#### Task:
Word-for-word reproduction, images excluded: copy every entry below.

Dataset items:
== Segment start ==

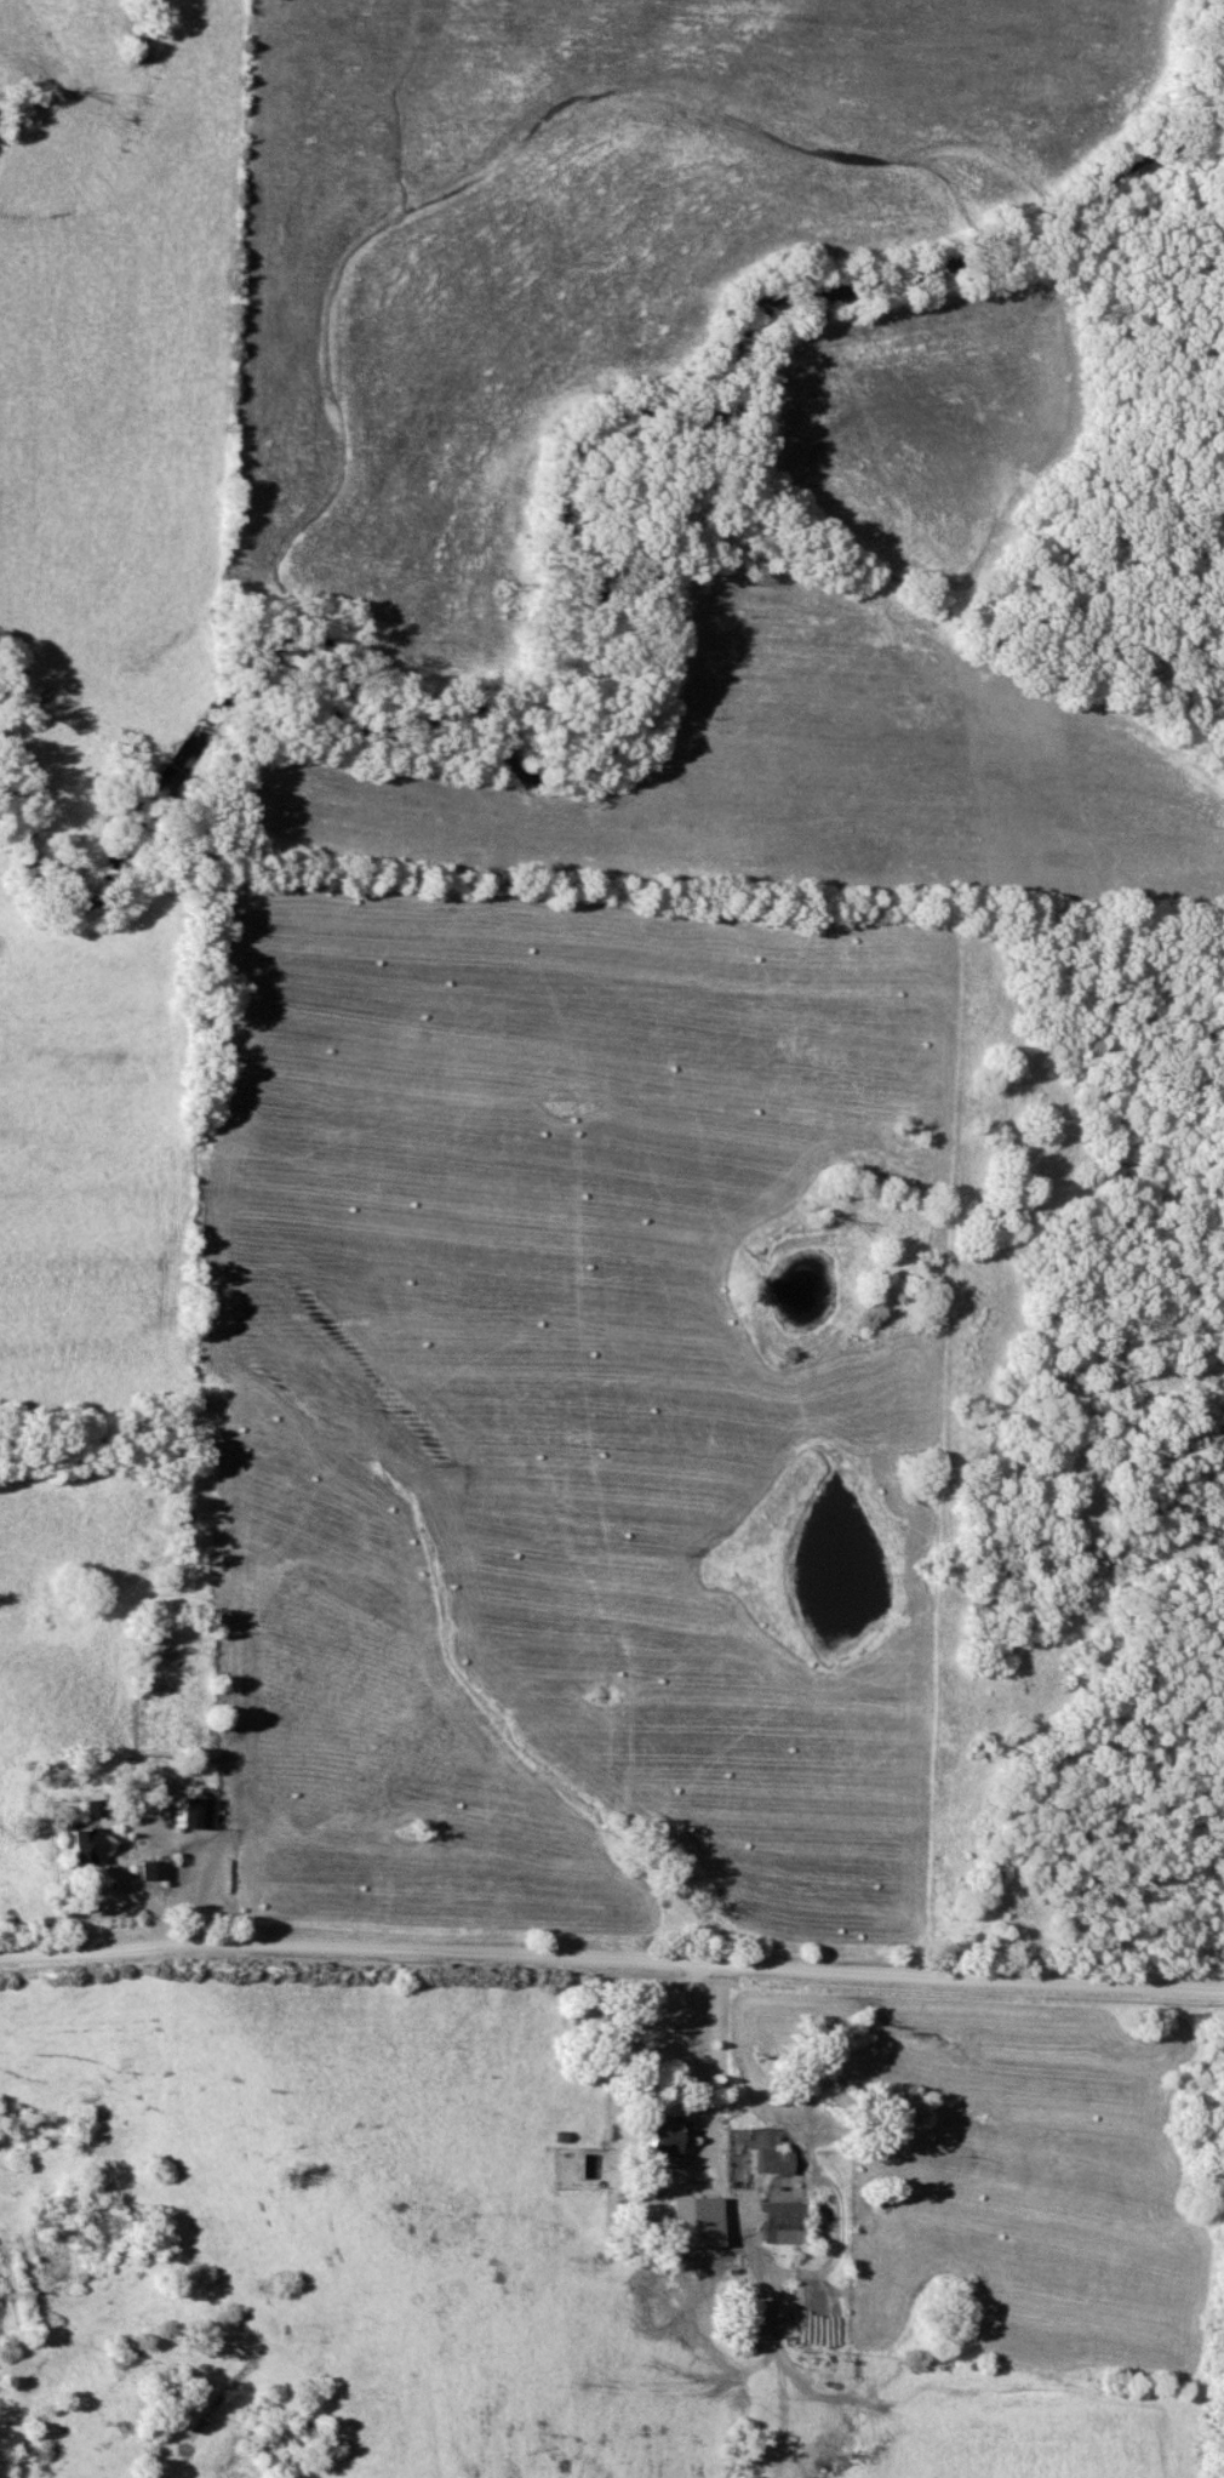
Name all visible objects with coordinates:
building: (160, 1647)
building: (98, 1807)
building: (197, 1813)
building: (97, 1845)
road: (611, 1962)
road: (699, 2064)
building: (668, 2141)
building: (776, 2161)
building: (787, 2223)

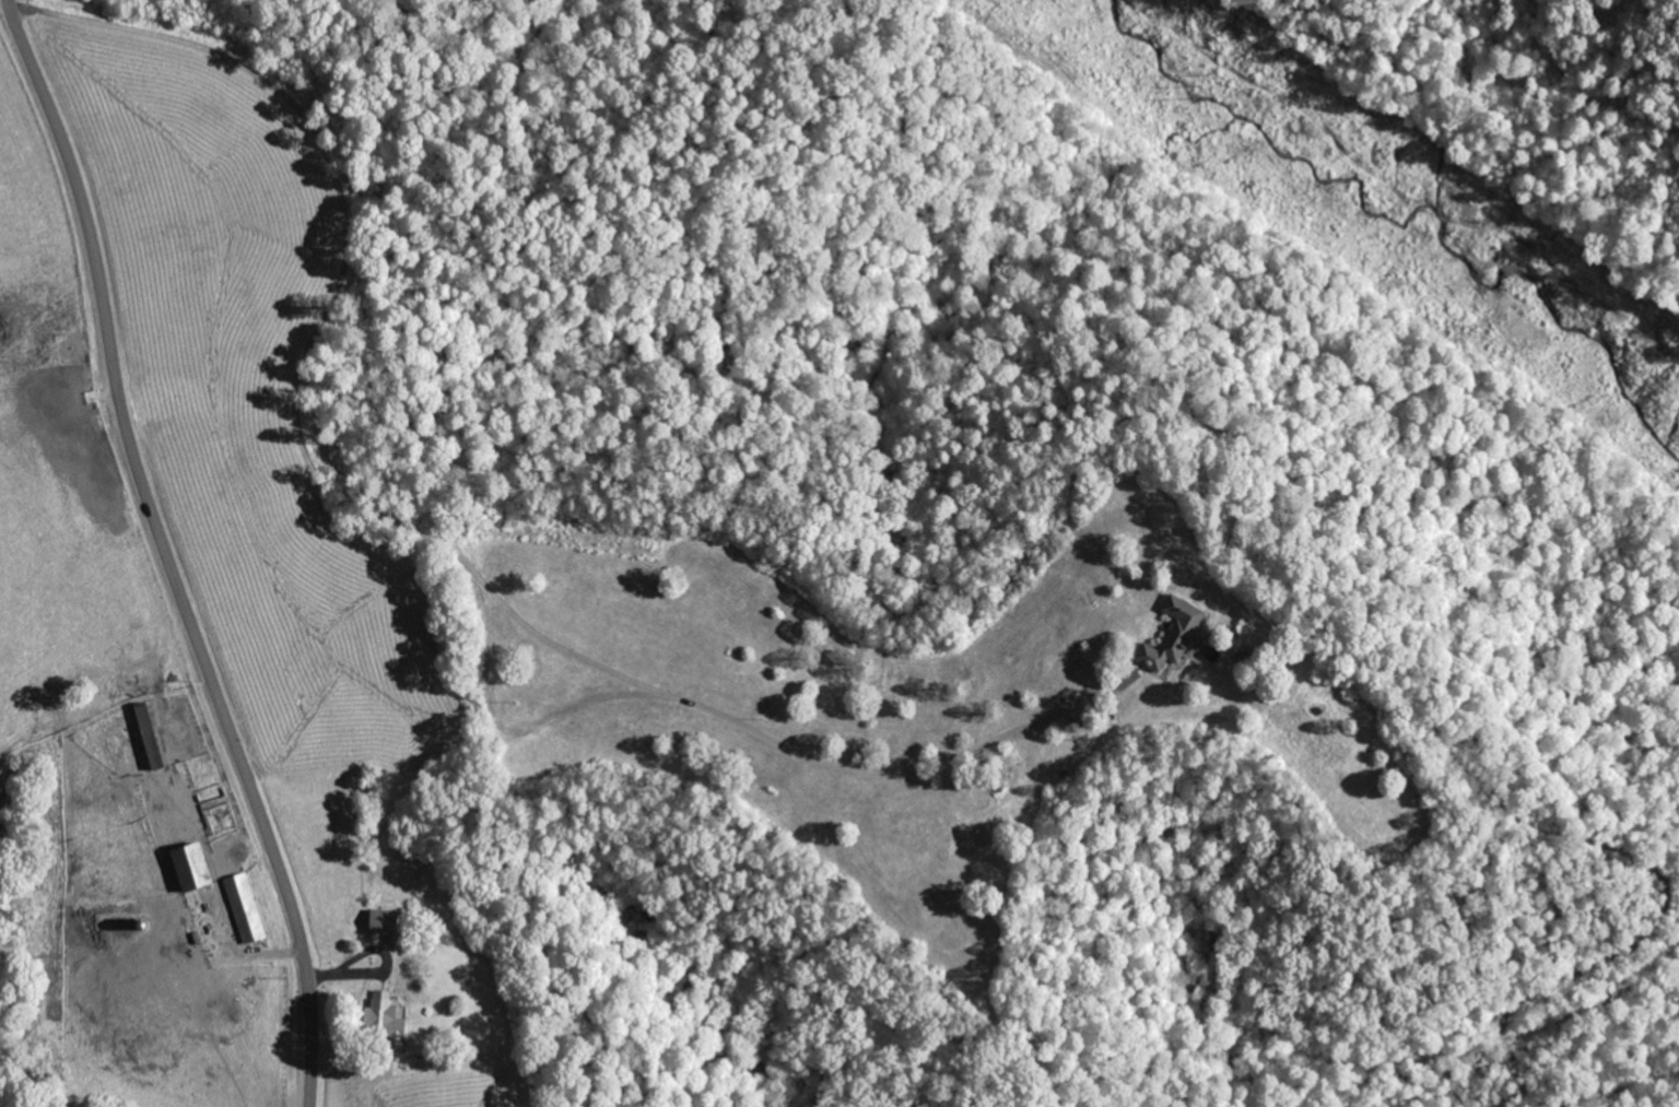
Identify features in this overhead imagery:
power tower: (1203, 80)
road: (163, 553)
building: (1169, 636)
building: (155, 736)
building: (198, 868)
building: (247, 909)
road: (605, 918)
building: (390, 922)
building: (390, 1017)
road: (1451, 1103)

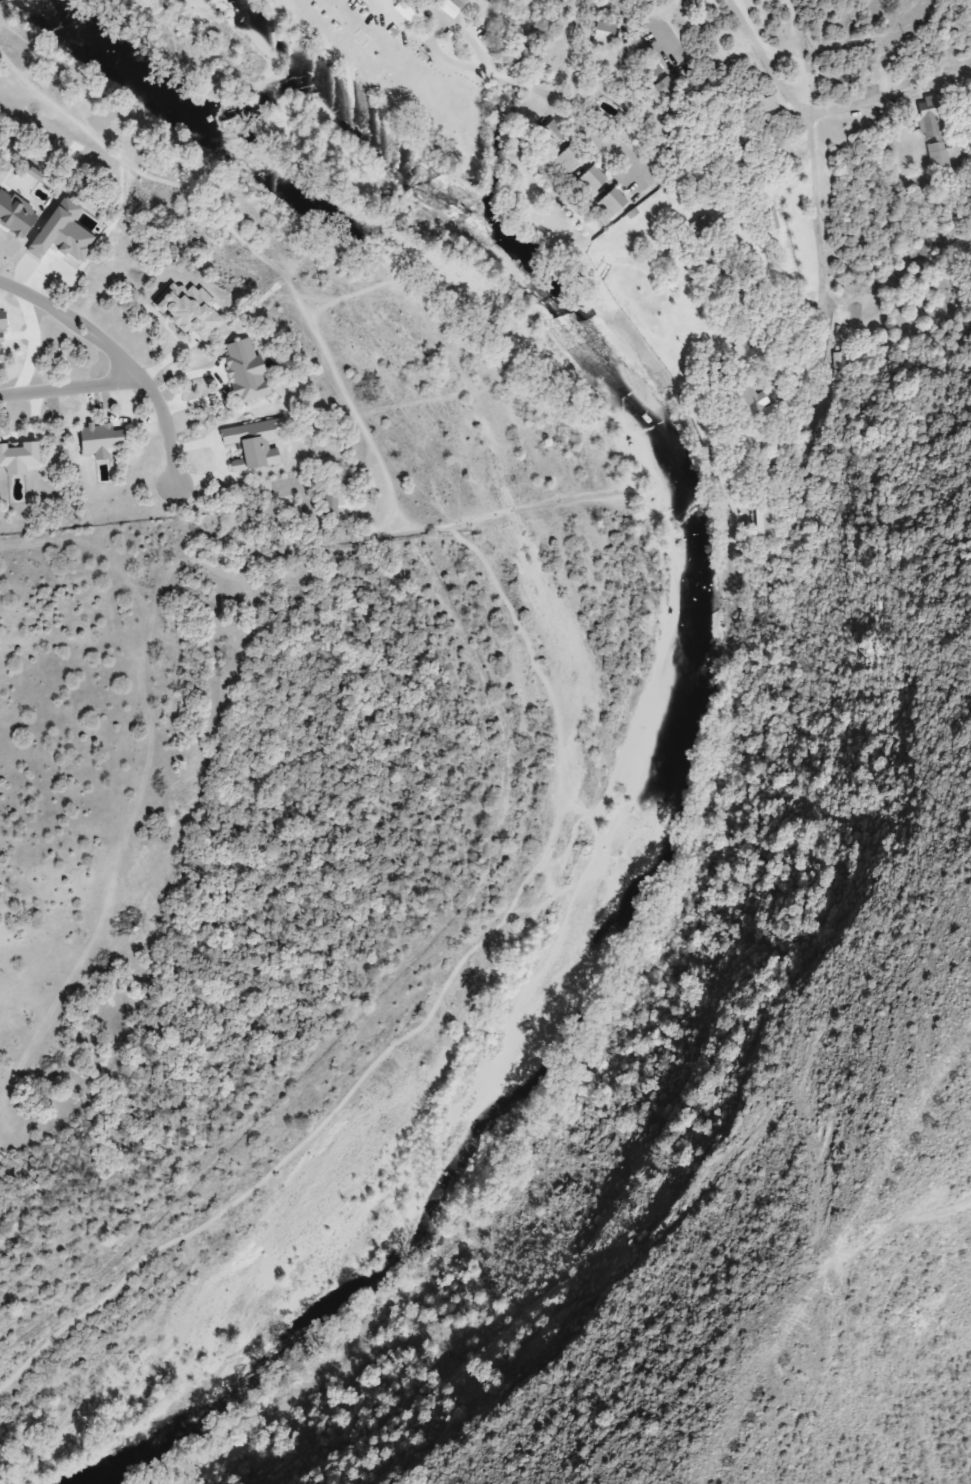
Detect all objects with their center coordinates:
building: (453, 3)
road: (386, 13)
building: (601, 35)
building: (630, 50)
building: (646, 70)
building: (663, 91)
building: (765, 104)
building: (931, 117)
building: (548, 135)
building: (938, 156)
building: (567, 158)
building: (589, 180)
building: (610, 203)
road: (123, 359)
building: (841, 361)
building: (748, 362)
road: (71, 388)
building: (328, 507)
building: (765, 522)
river: (689, 698)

== Segment end ==

#### Written solution:
Name all visible objects with coordinates:
building: (160, 1647)
building: (98, 1807)
building: (197, 1813)
building: (97, 1845)
road: (611, 1962)
road: (699, 2064)
building: (668, 2141)
building: (776, 2161)
building: (787, 2223)

Identify features in this overhead imagery:
power tower: (1203, 80)
road: (163, 553)
building: (1169, 636)
building: (155, 736)
building: (198, 868)
building: (247, 909)
road: (605, 918)
building: (390, 922)
building: (390, 1017)
road: (1451, 1103)

Detect all objects with their center coordinates:
building: (453, 3)
road: (386, 13)
building: (601, 35)
building: (630, 50)
building: (646, 70)
building: (663, 91)
building: (765, 104)
building: (931, 117)
building: (548, 135)
building: (938, 156)
building: (567, 158)
building: (589, 180)
building: (610, 203)
road: (123, 359)
building: (841, 361)
building: (748, 362)
road: (71, 388)
building: (328, 507)
building: (765, 522)
river: (689, 698)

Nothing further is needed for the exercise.